BEGIN Data for this task

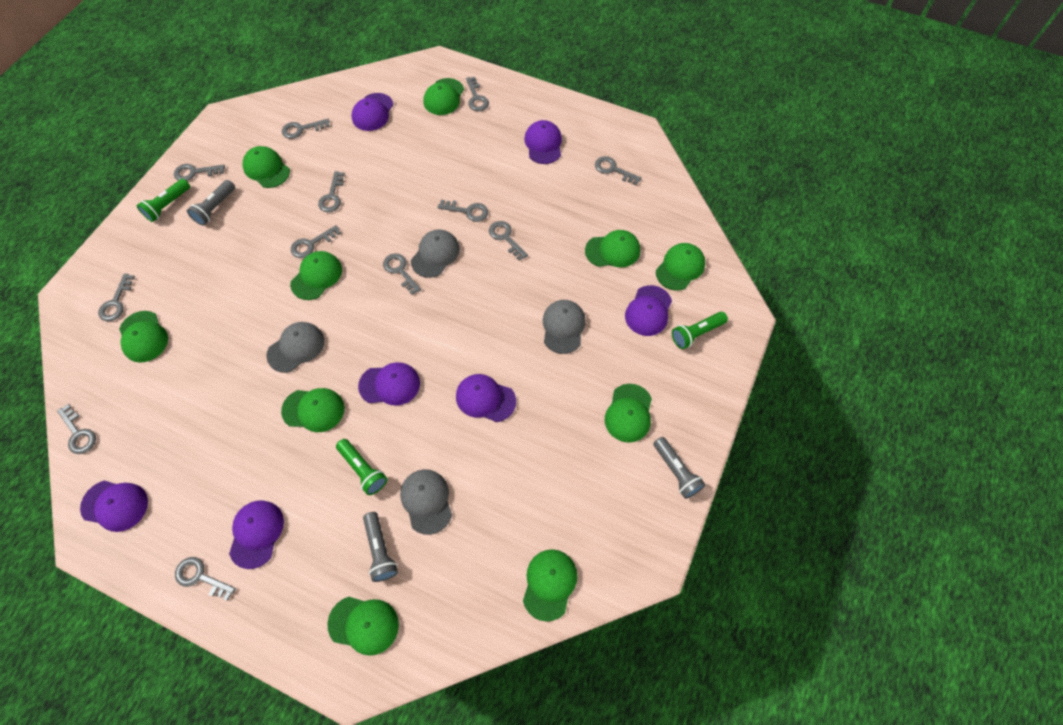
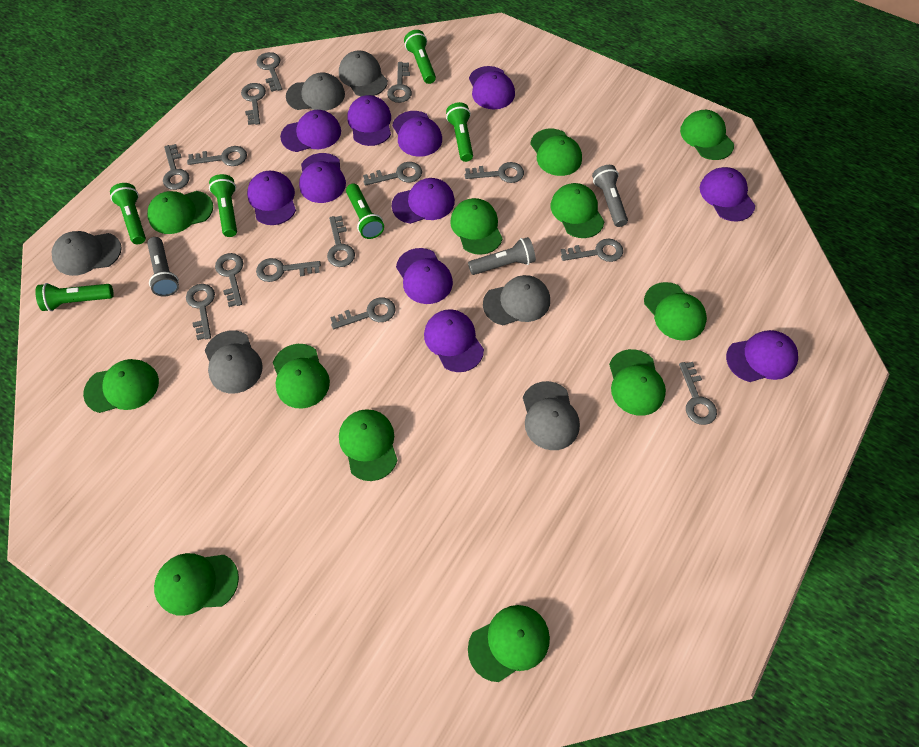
green cap: 10 -> 12
green flashlight: 3 -> 6
grey cap: 4 -> 6
grey key: 12 -> 14
purple cap: 7 -> 11

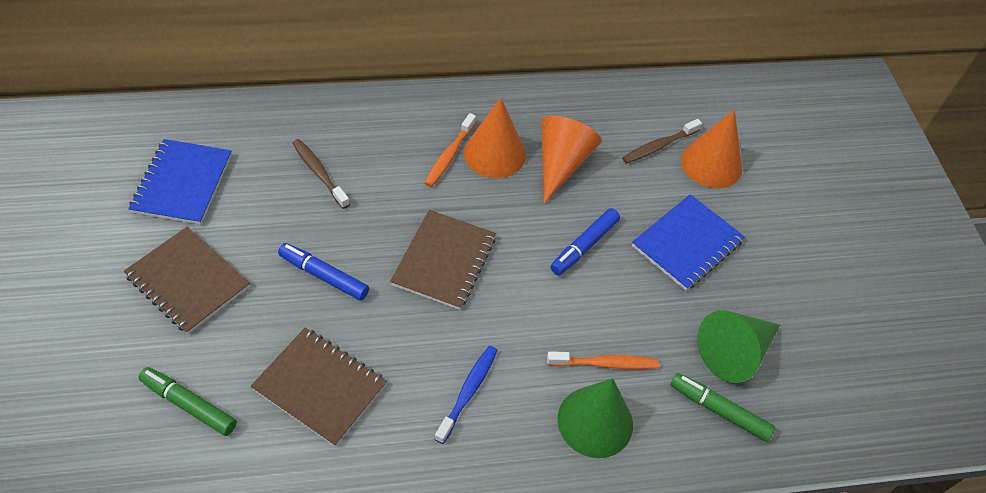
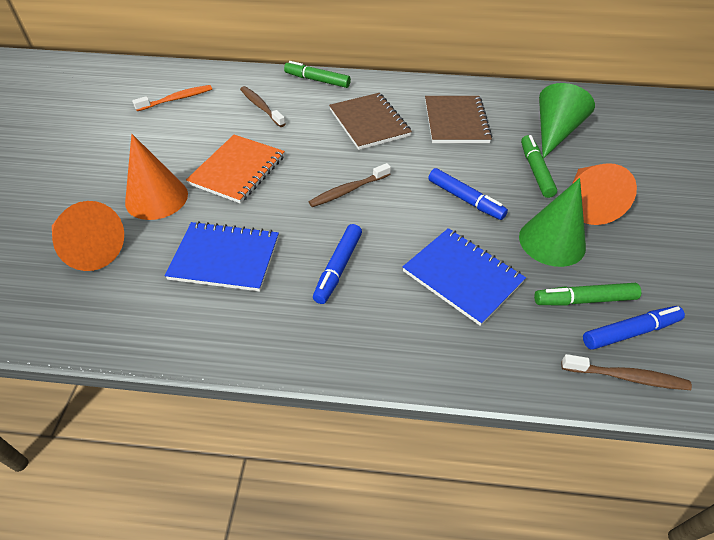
blue marker: 2 -> 3
blue toothbrush: 1 -> 0
brown notebook: 3 -> 2
brown toothbrush: 2 -> 3
green marker: 2 -> 3
orange notebook: 0 -> 1
orange toothbrush: 2 -> 1

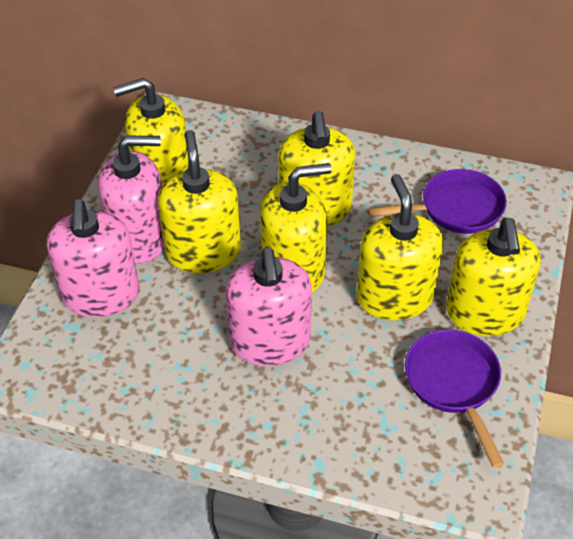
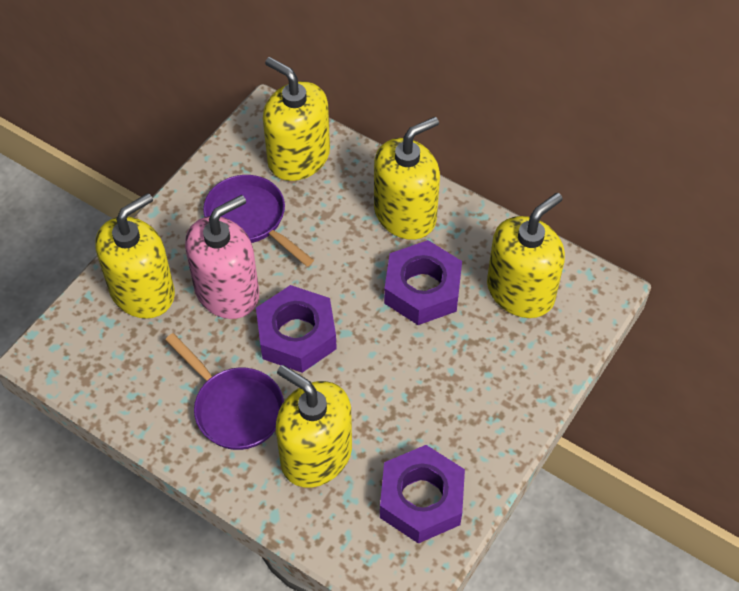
pink soap dispenser: 3 -> 1
purple nut: 0 -> 3
yellow soap dispenser: 6 -> 5

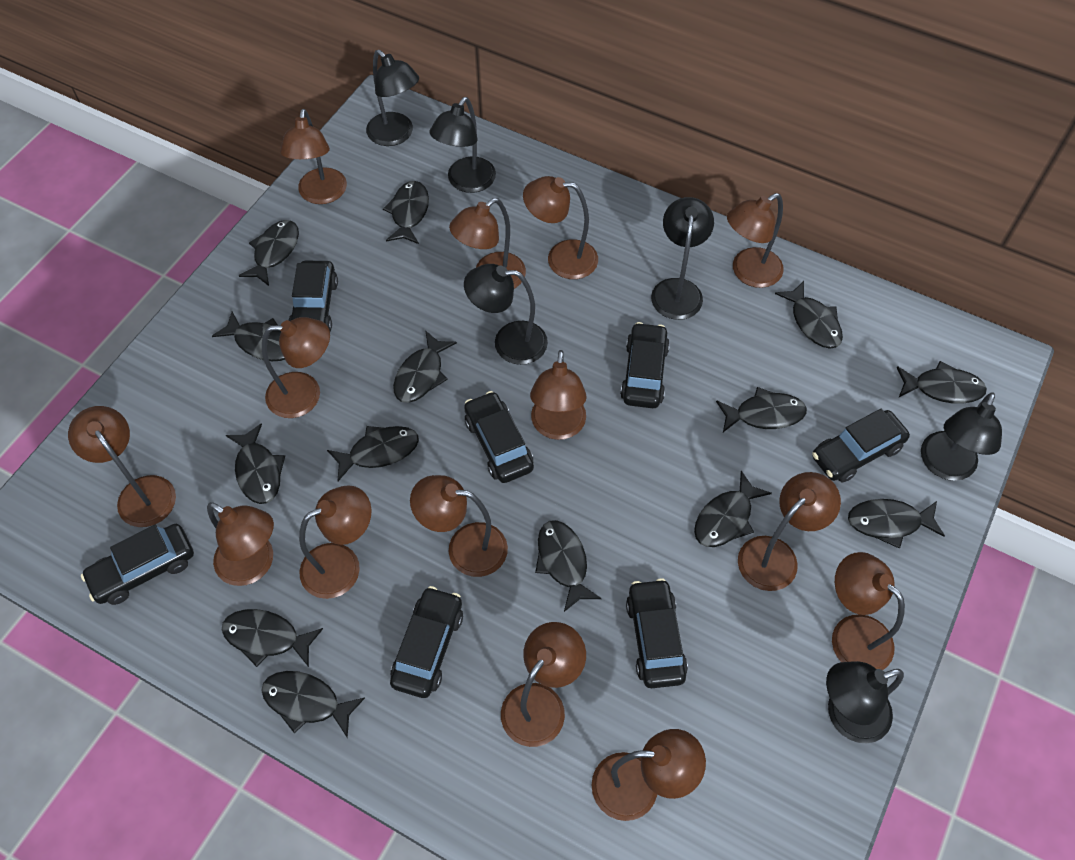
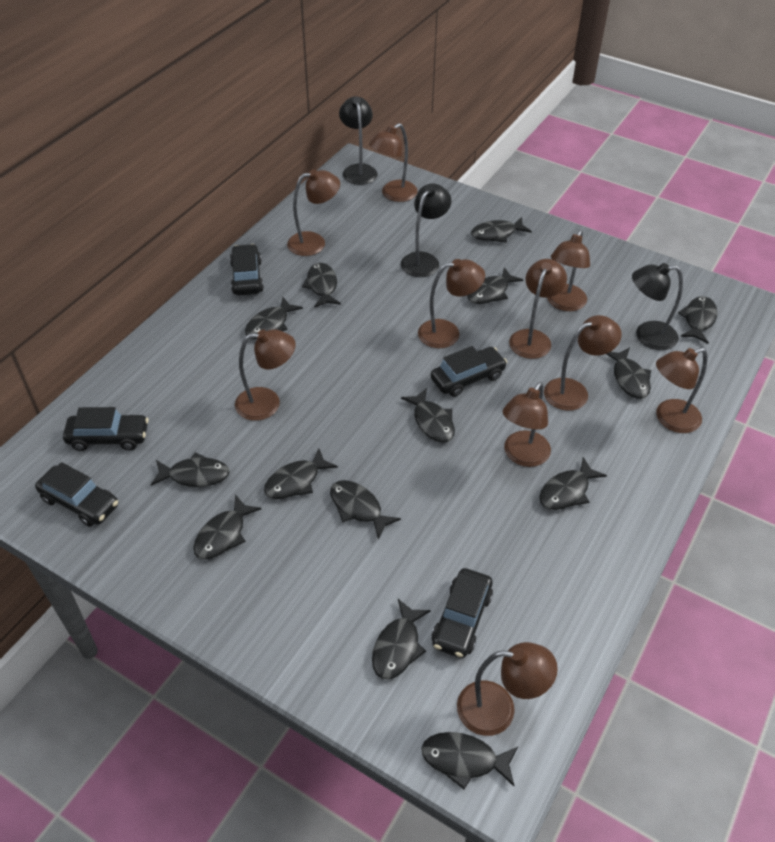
black car: 7 -> 5
black lamp: 6 -> 3
brown lamp: 14 -> 10

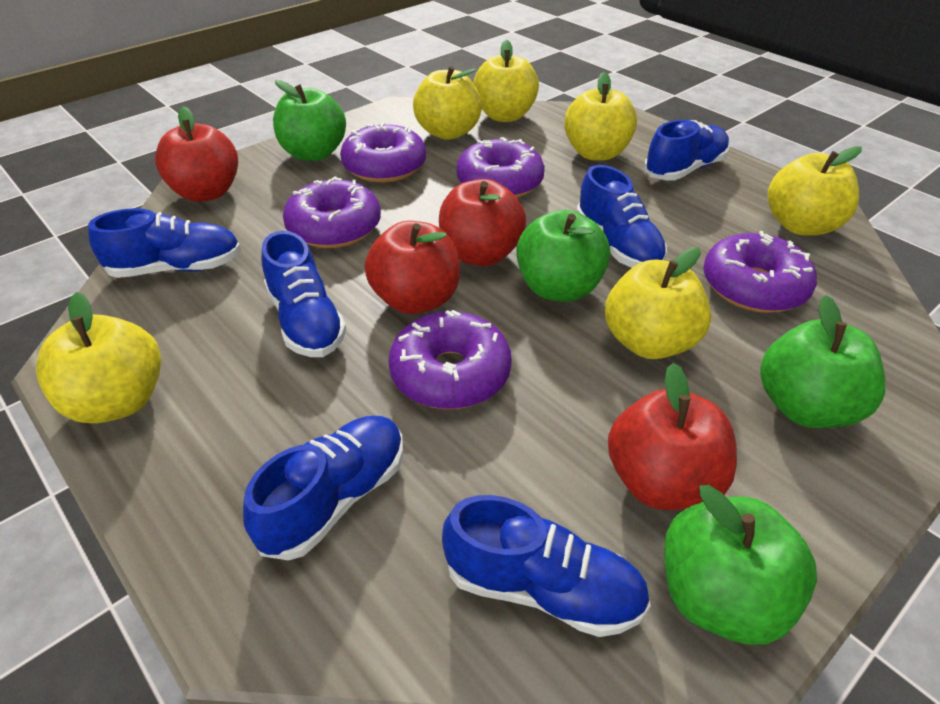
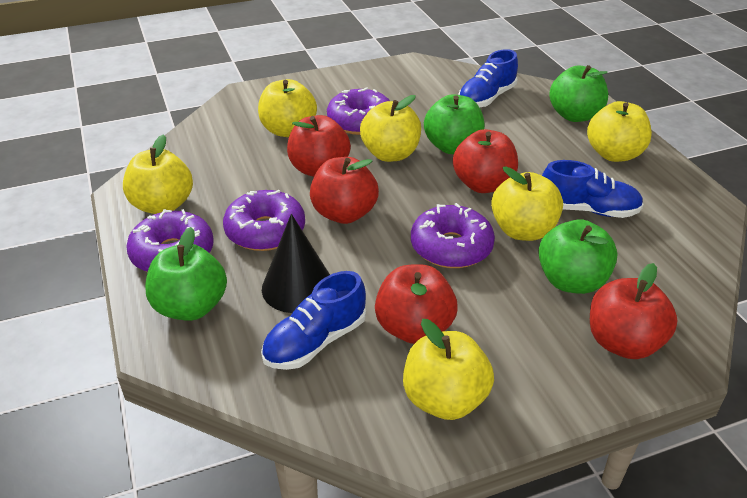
black cone: 0 -> 1
blue shoe: 6 -> 3
purple donut: 5 -> 4
red apple: 4 -> 5

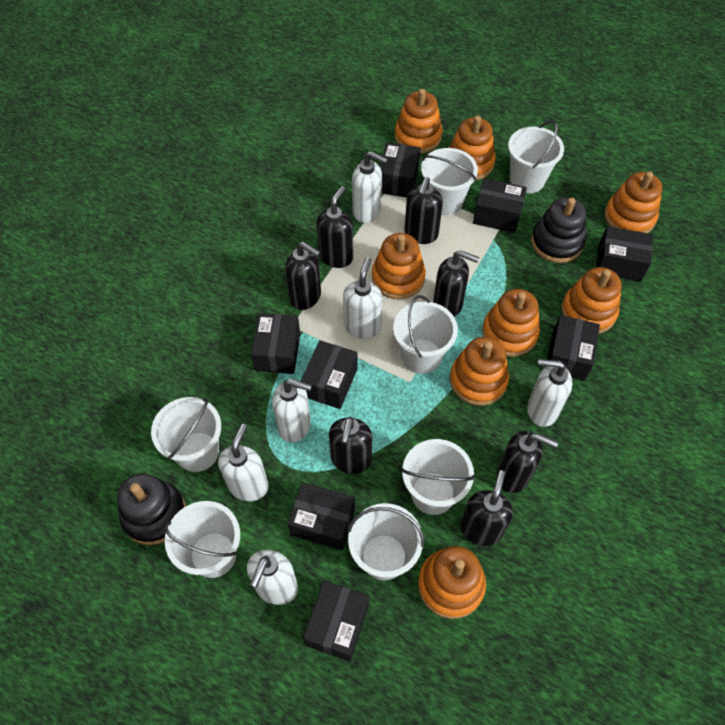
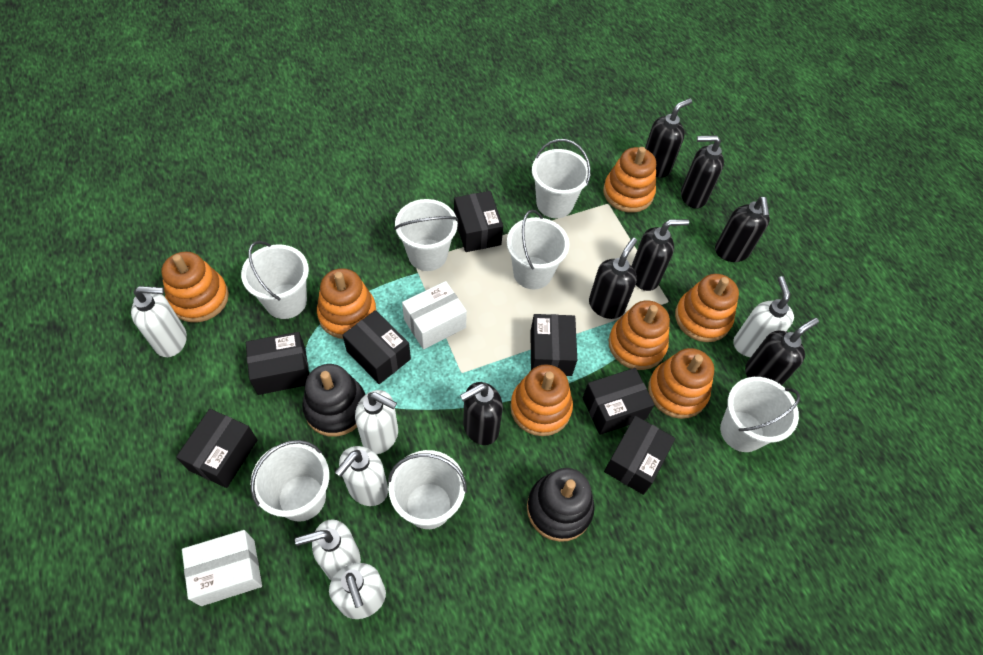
black box: 8 -> 7
orange stacking toy: 8 -> 7
white box: 0 -> 2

END Data for this task

> **Required work**:
With the pictures omitted, write out exactly the lines from the one that contains "purple cap: 7 -> 11" through the final line of the material above, both ends included.

> **Reply**:
purple cap: 7 -> 11

blue marker: 2 -> 3
blue toothbrush: 1 -> 0
brown notebook: 3 -> 2
brown toothbrush: 2 -> 3
green marker: 2 -> 3
orange notebook: 0 -> 1
orange toothbrush: 2 -> 1

pink soap dispenser: 3 -> 1
purple nut: 0 -> 3
yellow soap dispenser: 6 -> 5

black car: 7 -> 5
black lamp: 6 -> 3
brown lamp: 14 -> 10

black cone: 0 -> 1
blue shoe: 6 -> 3
purple donut: 5 -> 4
red apple: 4 -> 5

black box: 8 -> 7
orange stacking toy: 8 -> 7
white box: 0 -> 2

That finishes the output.